> _TASK REQUIREMENTS_
Skipping all images, output the listing word for word.

> _DATA BELOW_
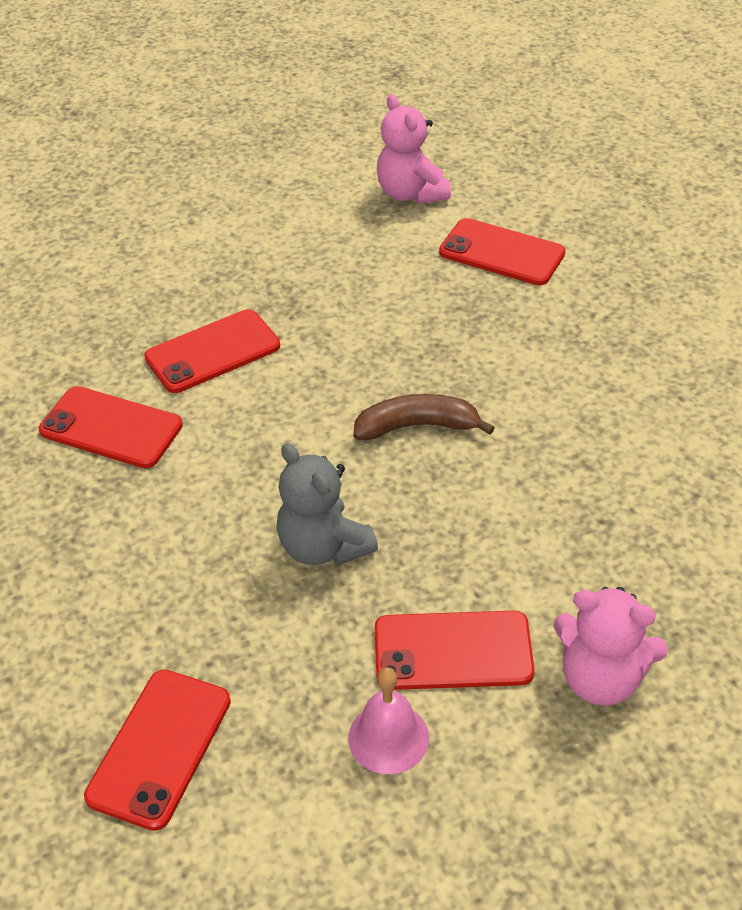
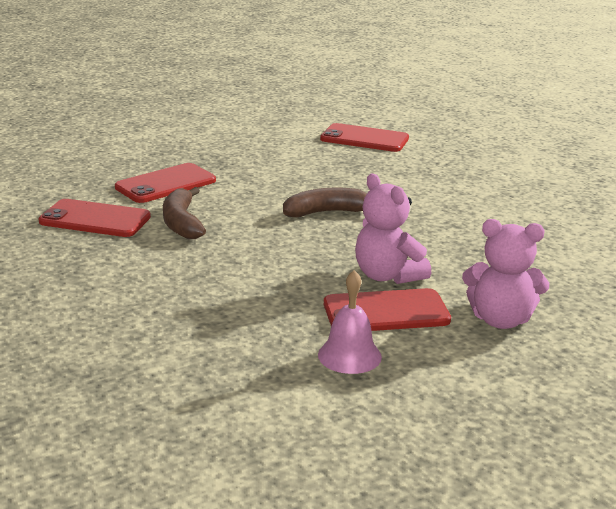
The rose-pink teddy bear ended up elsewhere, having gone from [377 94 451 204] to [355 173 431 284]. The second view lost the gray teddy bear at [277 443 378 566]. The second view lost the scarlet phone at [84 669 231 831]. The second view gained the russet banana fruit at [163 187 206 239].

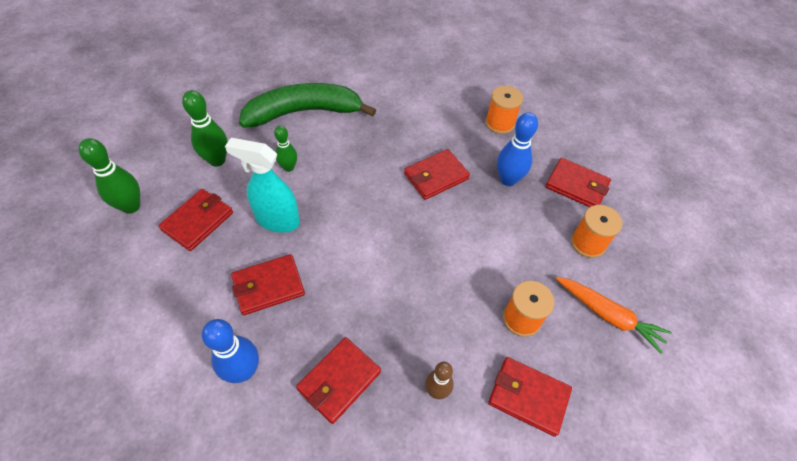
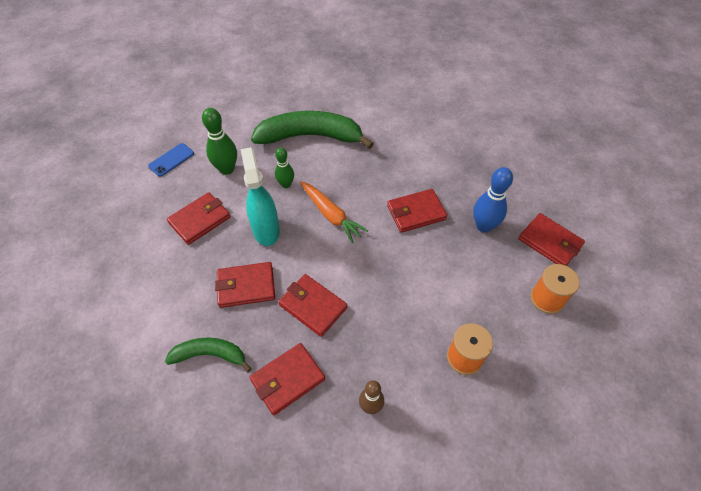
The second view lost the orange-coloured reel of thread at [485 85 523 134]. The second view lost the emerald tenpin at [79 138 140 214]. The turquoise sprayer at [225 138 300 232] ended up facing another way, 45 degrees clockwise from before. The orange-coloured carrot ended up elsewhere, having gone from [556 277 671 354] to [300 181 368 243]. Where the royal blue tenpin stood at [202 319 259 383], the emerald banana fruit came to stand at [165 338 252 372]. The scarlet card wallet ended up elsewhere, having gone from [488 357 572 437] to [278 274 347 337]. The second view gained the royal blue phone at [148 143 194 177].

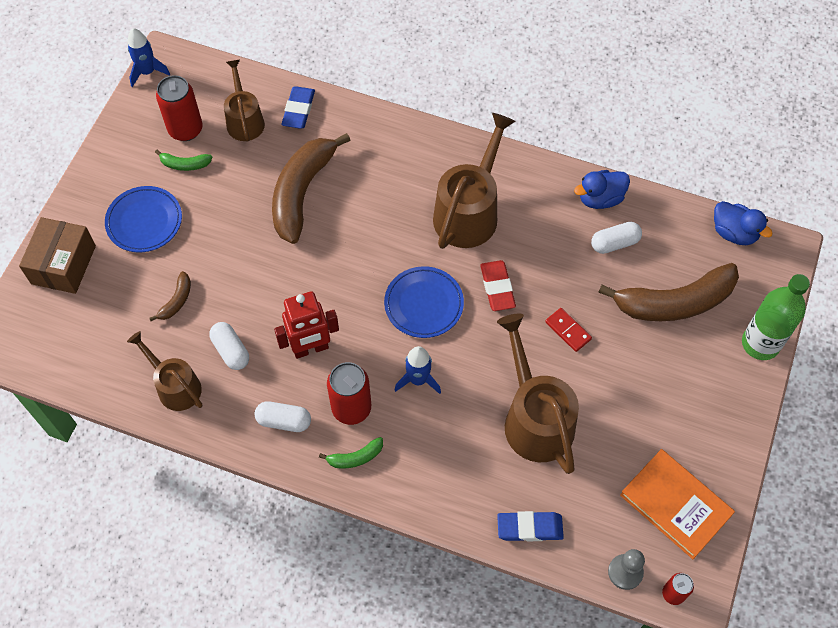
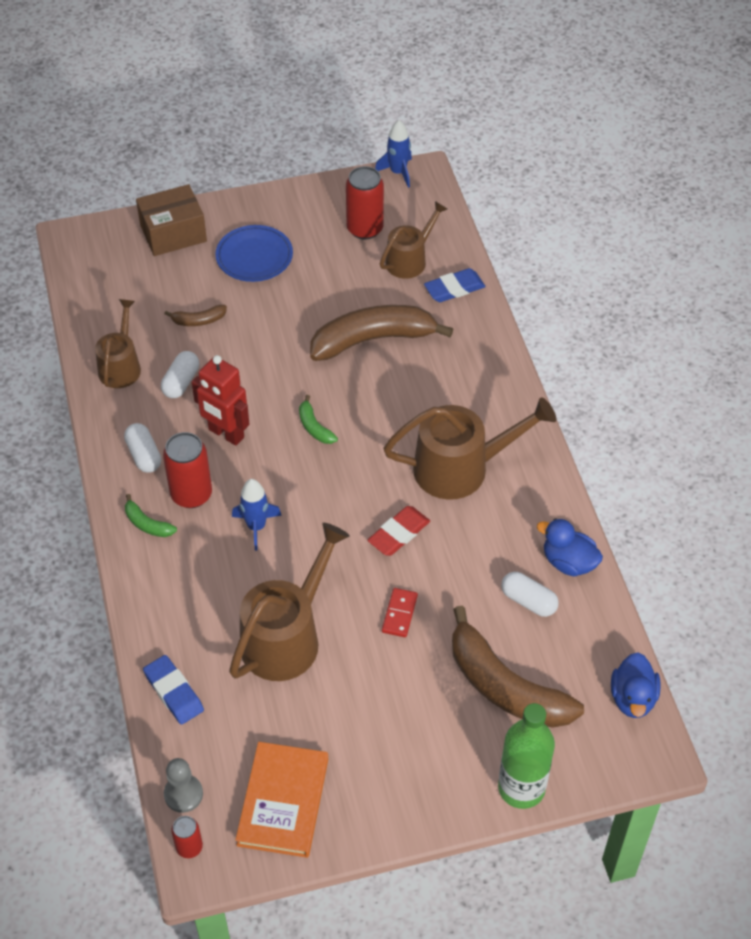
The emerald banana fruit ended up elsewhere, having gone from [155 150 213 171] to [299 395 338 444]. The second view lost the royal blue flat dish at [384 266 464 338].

> _RESULT OF THE EXERCISE_
The rose-pink teddy bear ended up elsewhere, having gone from [377 94 451 204] to [355 173 431 284]. The second view lost the gray teddy bear at [277 443 378 566]. The second view lost the scarlet phone at [84 669 231 831]. The second view gained the russet banana fruit at [163 187 206 239].

The second view lost the orange-coloured reel of thread at [485 85 523 134]. The second view lost the emerald tenpin at [79 138 140 214]. The turquoise sprayer at [225 138 300 232] ended up facing another way, 45 degrees clockwise from before. The orange-coloured carrot ended up elsewhere, having gone from [556 277 671 354] to [300 181 368 243]. Where the royal blue tenpin stood at [202 319 259 383], the emerald banana fruit came to stand at [165 338 252 372]. The scarlet card wallet ended up elsewhere, having gone from [488 357 572 437] to [278 274 347 337]. The second view gained the royal blue phone at [148 143 194 177].

The emerald banana fruit ended up elsewhere, having gone from [155 150 213 171] to [299 395 338 444]. The second view lost the royal blue flat dish at [384 266 464 338].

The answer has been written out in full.